[Object correspondence data]

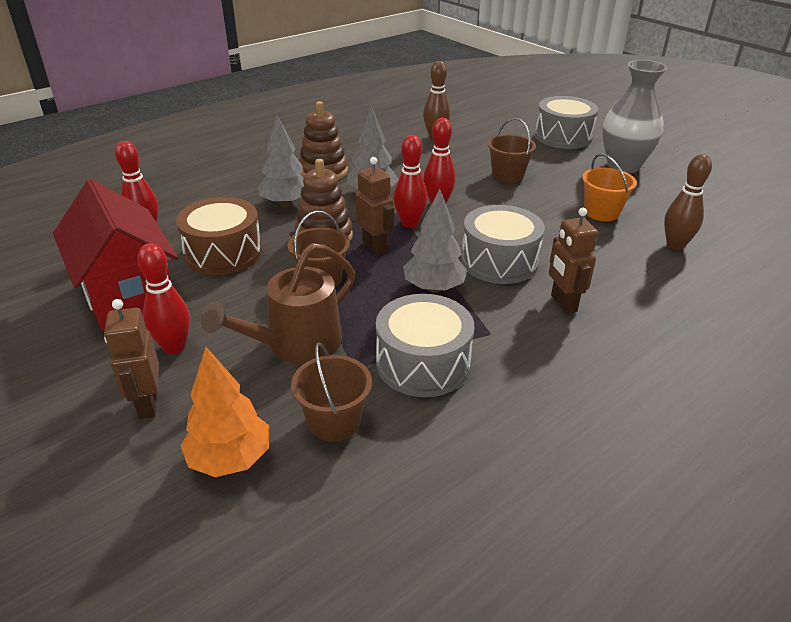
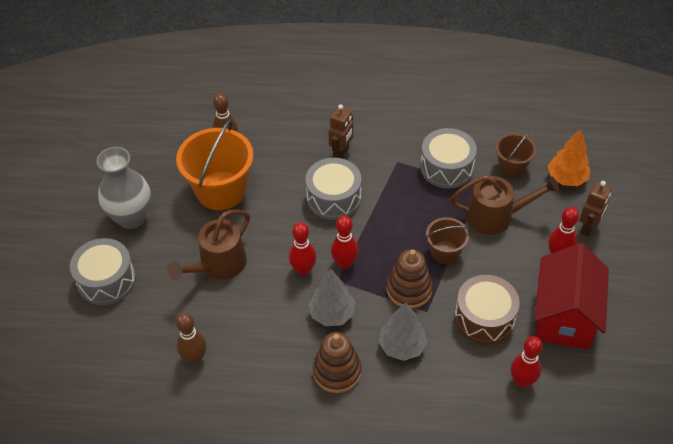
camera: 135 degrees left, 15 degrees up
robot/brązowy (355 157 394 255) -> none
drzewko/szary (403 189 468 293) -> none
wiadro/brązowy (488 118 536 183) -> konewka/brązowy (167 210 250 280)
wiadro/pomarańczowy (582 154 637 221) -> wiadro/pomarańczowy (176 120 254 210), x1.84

== Task ==
In the records, find every line that has the string "brązowy" and copy it.

== Output for this exercise ==
robot/brązowy (355 157 394 255) -> none
wiadro/brązowy (488 118 536 183) -> konewka/brązowy (167 210 250 280)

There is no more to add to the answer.